- **WORK TASK**: If a line comes after the one containing "missing: brown phone (405,402)", leave it out; copy every line before it, and that line too, exactly as written, starting from the first line of the entries.

- **PROVIDED RECORDS**:
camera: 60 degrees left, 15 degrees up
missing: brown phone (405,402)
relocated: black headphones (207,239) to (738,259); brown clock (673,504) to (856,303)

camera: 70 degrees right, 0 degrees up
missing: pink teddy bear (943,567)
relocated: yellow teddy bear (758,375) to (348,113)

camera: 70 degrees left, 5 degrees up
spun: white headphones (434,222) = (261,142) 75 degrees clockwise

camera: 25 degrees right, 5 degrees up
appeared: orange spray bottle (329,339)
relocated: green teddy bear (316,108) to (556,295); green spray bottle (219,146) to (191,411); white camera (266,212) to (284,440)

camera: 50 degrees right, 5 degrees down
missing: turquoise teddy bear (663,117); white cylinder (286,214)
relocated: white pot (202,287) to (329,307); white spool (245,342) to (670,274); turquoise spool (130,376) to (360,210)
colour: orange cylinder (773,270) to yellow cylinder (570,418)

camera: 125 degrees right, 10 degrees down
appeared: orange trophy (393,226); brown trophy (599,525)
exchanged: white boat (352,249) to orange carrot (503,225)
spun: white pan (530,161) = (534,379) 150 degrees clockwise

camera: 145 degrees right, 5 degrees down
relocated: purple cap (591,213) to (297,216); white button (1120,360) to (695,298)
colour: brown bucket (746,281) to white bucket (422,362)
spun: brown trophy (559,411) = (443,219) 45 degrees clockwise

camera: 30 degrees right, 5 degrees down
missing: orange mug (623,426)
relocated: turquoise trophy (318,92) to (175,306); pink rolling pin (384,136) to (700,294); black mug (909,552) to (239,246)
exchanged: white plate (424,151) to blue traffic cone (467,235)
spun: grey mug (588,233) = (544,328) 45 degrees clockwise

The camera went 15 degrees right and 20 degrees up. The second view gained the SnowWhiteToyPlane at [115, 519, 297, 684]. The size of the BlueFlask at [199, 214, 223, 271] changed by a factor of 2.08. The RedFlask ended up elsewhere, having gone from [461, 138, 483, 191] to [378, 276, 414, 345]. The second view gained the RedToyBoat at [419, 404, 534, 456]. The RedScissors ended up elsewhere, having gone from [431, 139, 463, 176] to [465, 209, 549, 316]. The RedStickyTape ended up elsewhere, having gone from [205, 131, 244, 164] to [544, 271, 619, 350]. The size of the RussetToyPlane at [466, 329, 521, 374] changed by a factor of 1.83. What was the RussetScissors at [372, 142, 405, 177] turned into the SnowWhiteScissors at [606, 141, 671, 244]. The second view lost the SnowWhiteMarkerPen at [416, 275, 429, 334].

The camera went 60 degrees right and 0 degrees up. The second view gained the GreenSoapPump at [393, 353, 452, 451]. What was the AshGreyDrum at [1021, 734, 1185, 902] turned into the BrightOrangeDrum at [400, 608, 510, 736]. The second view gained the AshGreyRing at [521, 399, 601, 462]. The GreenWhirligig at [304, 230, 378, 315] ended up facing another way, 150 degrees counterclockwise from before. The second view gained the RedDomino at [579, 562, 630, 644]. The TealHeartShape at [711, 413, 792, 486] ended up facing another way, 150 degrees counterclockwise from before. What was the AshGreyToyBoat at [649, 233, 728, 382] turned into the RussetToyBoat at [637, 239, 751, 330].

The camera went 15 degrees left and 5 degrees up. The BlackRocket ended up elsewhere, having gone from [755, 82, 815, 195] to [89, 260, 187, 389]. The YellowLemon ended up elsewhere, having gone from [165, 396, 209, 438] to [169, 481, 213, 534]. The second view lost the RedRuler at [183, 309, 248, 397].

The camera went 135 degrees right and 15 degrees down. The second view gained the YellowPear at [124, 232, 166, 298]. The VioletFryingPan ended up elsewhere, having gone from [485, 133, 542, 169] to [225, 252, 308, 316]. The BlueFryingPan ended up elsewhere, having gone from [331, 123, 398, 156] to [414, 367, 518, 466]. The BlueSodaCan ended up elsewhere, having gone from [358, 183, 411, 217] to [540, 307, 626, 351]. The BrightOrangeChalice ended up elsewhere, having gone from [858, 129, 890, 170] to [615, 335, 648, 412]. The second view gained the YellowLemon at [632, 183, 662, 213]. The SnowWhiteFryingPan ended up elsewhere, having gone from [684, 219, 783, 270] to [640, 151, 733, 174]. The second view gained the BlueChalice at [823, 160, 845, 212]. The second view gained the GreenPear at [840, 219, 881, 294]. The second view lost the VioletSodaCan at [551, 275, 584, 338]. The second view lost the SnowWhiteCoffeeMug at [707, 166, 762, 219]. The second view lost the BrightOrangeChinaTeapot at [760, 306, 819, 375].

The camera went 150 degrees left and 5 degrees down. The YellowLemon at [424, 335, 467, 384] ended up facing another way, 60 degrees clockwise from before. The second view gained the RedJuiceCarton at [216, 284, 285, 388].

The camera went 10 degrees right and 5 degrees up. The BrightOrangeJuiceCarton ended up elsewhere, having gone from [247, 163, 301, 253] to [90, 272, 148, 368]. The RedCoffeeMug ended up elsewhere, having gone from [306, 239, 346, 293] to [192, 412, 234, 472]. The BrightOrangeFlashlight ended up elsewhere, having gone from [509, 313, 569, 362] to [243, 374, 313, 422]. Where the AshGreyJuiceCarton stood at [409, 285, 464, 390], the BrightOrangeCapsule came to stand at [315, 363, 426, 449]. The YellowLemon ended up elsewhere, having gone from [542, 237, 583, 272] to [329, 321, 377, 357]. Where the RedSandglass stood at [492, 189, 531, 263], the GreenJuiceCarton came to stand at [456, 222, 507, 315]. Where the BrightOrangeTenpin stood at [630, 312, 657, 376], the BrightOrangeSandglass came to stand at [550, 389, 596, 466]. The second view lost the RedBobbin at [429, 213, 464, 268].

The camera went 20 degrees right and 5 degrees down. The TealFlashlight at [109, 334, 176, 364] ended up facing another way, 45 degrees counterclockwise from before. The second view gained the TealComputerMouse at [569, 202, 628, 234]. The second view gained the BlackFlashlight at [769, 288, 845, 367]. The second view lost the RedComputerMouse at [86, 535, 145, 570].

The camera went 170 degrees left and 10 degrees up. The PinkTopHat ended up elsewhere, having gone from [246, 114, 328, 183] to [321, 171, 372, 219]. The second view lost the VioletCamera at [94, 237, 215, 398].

- **YOUR RESPONSE**:
camera: 60 degrees left, 15 degrees up
missing: brown phone (405,402)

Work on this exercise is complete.